Records supplied: Begin

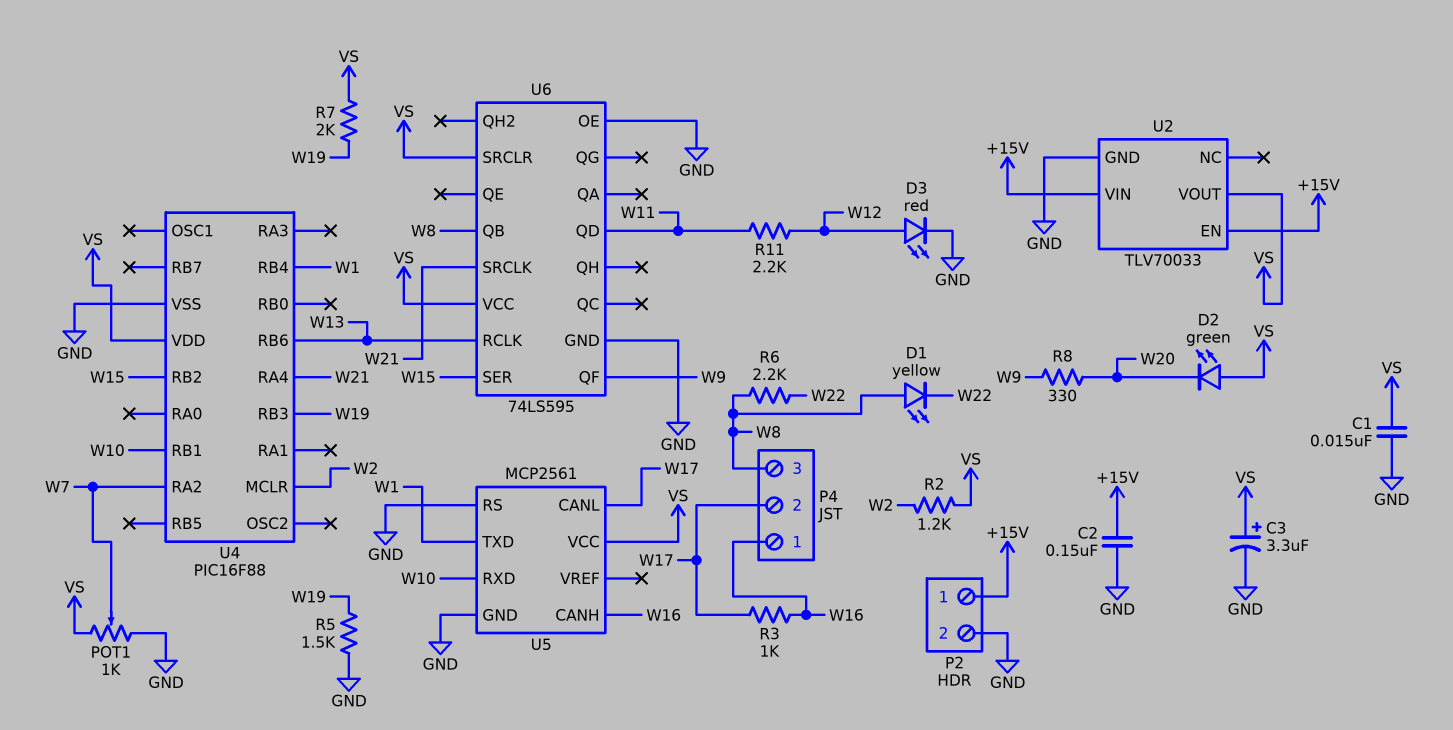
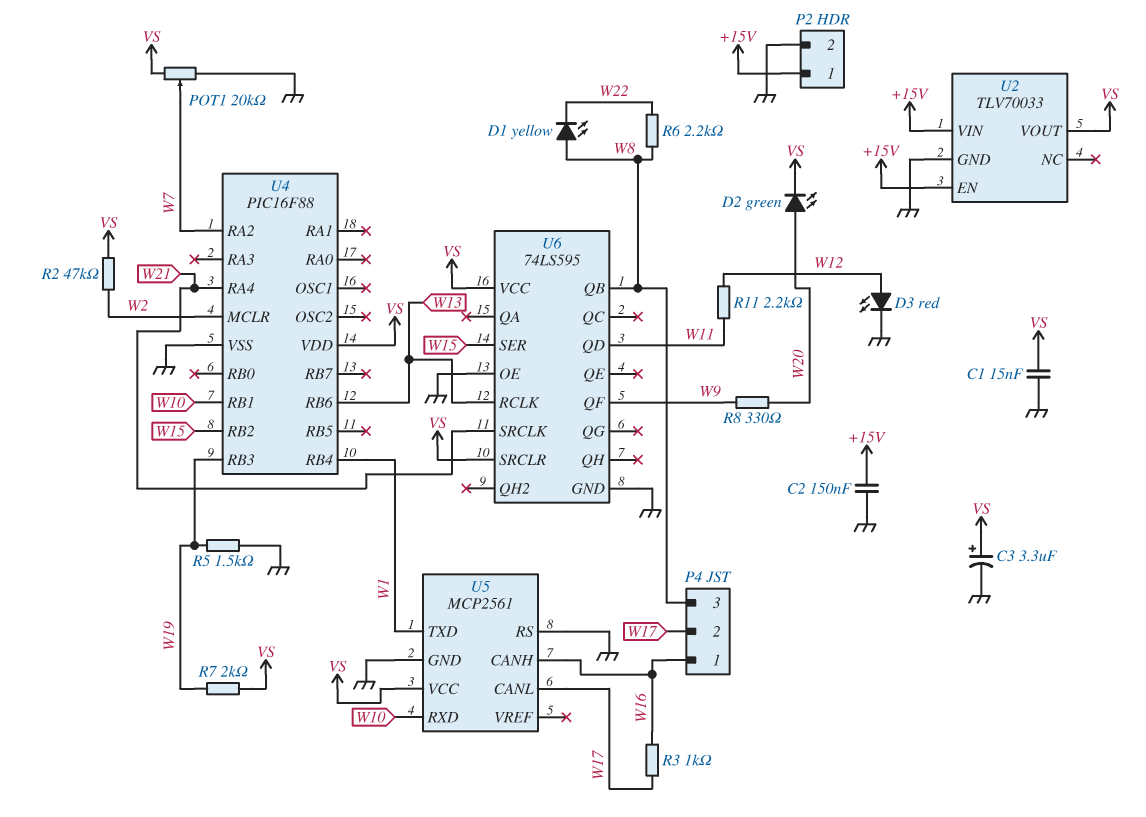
D2: LED green (A VS, K W20) -> LED green (A W20, K VS)
POT1: 1k (GND, VS, wiper W7) -> 20k (GND, VS, wiper W7)
R2: 1.2k (VS, W2) -> 47k (VS, W2)

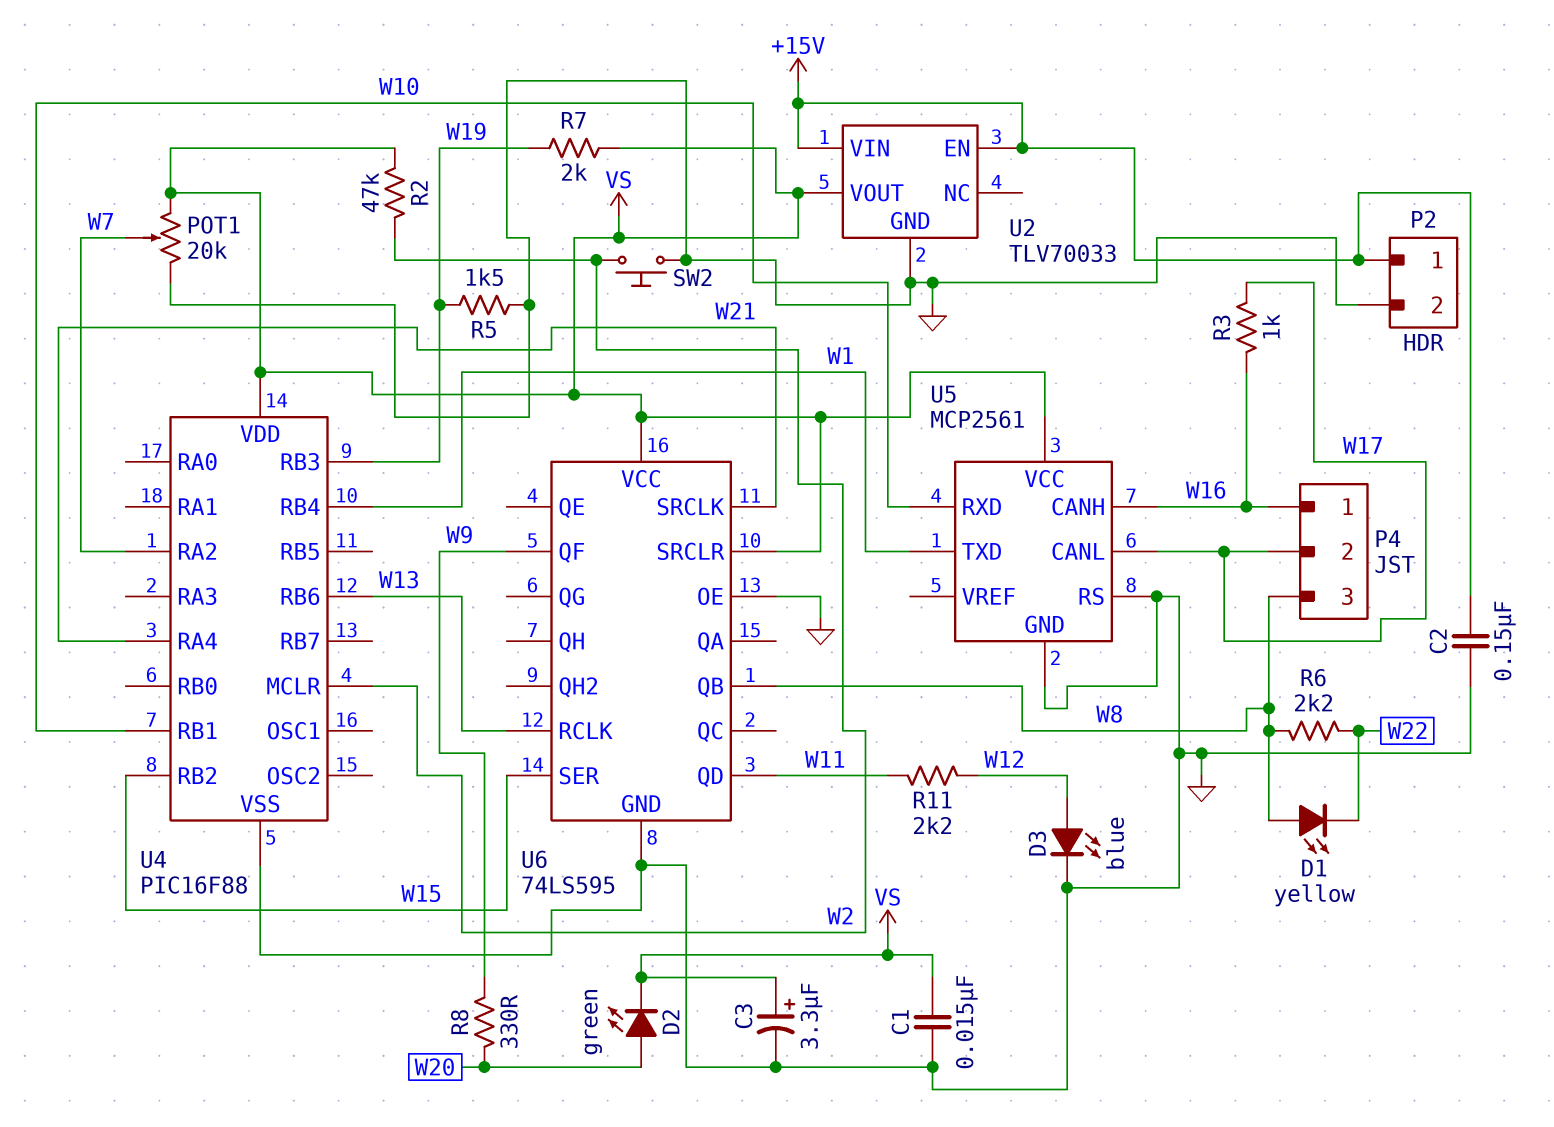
D3: LED red (A W12, K GND) -> LED blue (A W12, K GND)
SW2: none -> button (GND, W2)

Records supplied: End

[Problem to work on]
Transcribe every entry above exactly. Omit all pictures.

[Response]
D2: LED green (A VS, K W20) -> LED green (A W20, K VS)
POT1: 1k (GND, VS, wiper W7) -> 20k (GND, VS, wiper W7)
R2: 1.2k (VS, W2) -> 47k (VS, W2)

D3: LED red (A W12, K GND) -> LED blue (A W12, K GND)
SW2: none -> button (GND, W2)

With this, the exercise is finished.